Filter the entries below, keeping only lines with the word "COBALT".

Scene comparison data
/---

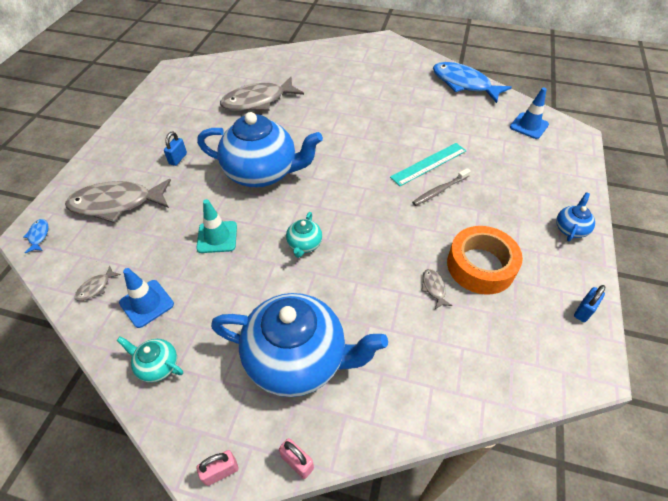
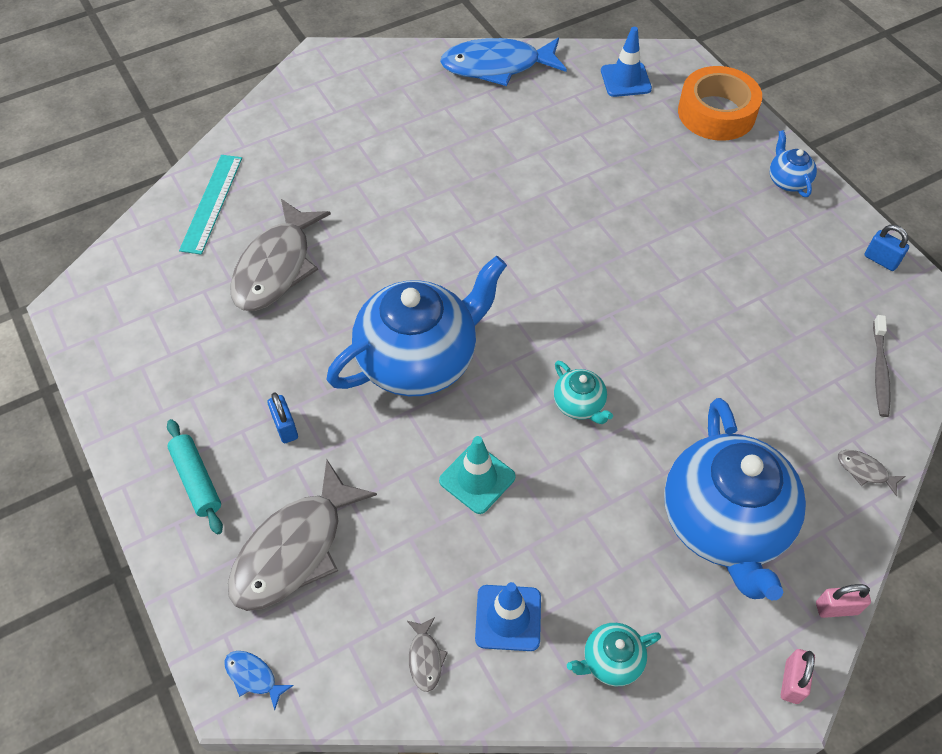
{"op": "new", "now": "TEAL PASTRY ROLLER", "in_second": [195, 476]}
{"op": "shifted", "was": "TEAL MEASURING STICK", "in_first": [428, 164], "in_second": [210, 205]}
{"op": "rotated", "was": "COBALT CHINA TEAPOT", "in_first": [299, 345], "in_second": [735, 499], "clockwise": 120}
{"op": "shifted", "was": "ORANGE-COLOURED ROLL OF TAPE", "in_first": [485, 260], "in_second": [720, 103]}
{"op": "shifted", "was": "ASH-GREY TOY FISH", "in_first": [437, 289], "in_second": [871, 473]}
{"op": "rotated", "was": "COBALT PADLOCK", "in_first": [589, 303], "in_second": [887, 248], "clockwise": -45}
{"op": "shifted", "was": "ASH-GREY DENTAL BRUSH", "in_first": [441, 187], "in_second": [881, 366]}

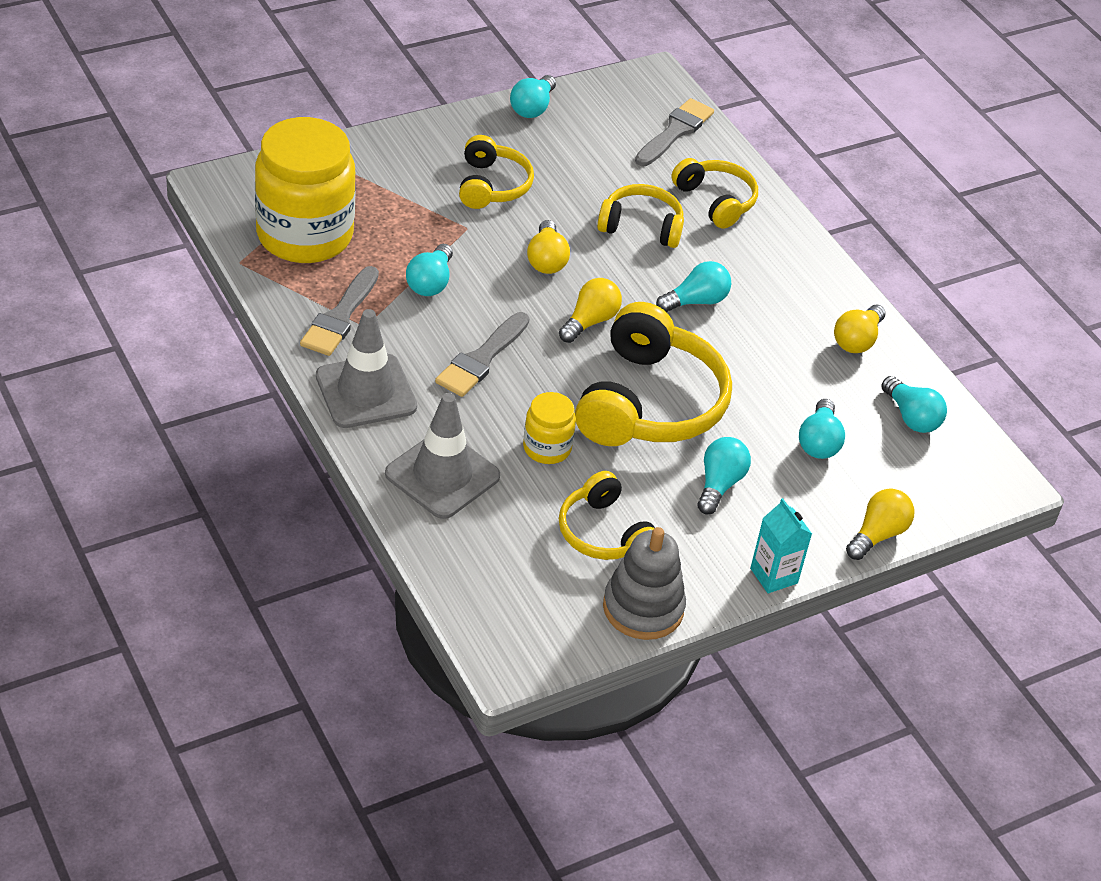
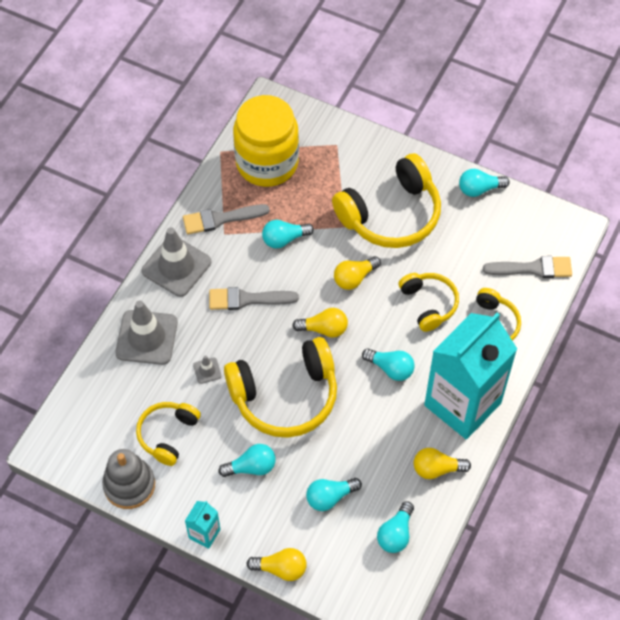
{"op": "swapped", "was": "GOLDEN PRESERVE JAR", "now": "ASH-GREY ROAD CONE", "in_first": [549, 428], "in_second": [207, 369]}
{"op": "scaled", "was": "GOLDEN OVER-EAR HEADPHONES", "in_first": [496, 172], "in_second": [386, 200], "ratio": 1.75}
{"op": "new", "now": "TEAL CARTON", "in_second": [470, 375]}

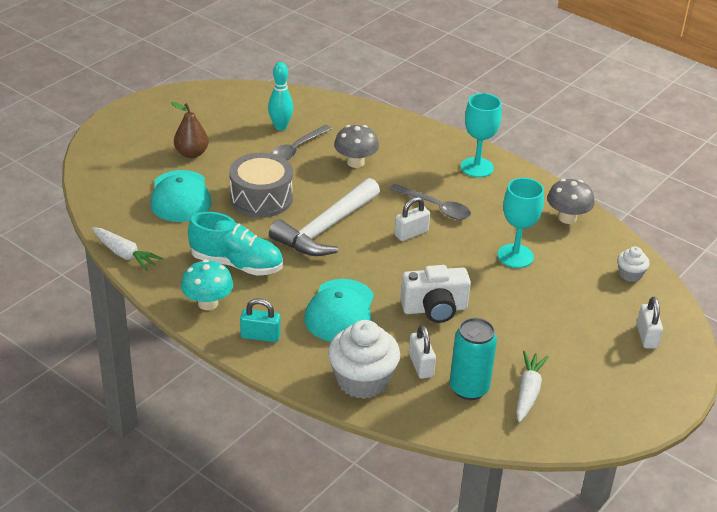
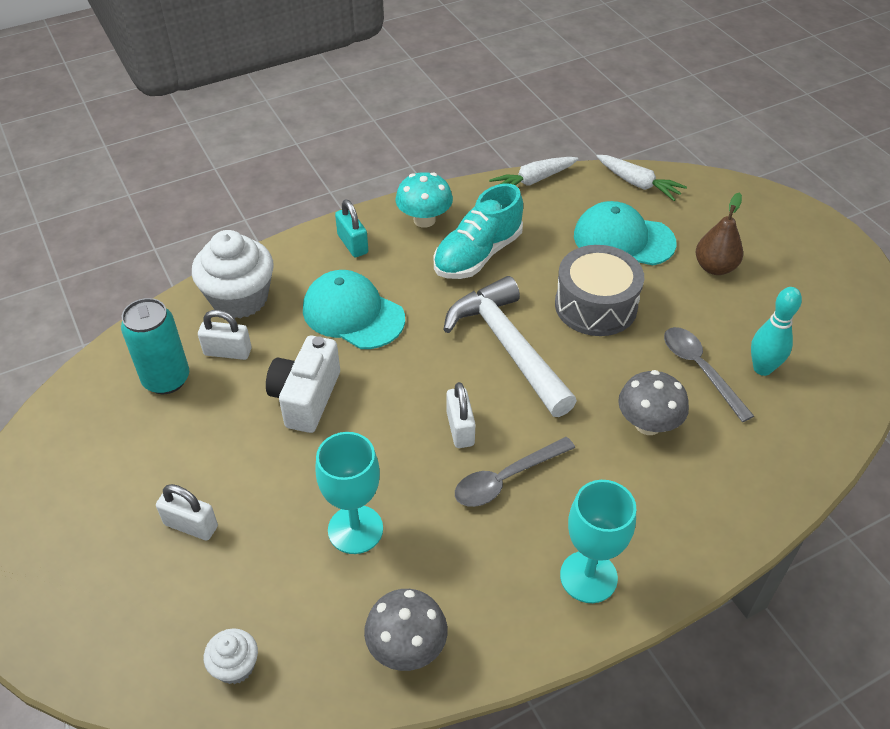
{"op": "shifted", "was": "PURE WHITE PADLOCK", "in_first": [650, 323], "in_second": [187, 512]}
{"op": "rotated", "was": "TEAL PADLOCK", "in_first": [260, 320], "in_second": [351, 228], "clockwise": -60}
{"op": "shifted", "was": "PURE WHITE ROOT VEGETABLE", "in_first": [532, 386], "in_second": [641, 178]}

\---

__WRITTEN RESPONSE__.
{"op": "rotated", "was": "COBALT CHINA TEAPOT", "in_first": [299, 345], "in_second": [735, 499], "clockwise": 120}
{"op": "rotated", "was": "COBALT PADLOCK", "in_first": [589, 303], "in_second": [887, 248], "clockwise": -45}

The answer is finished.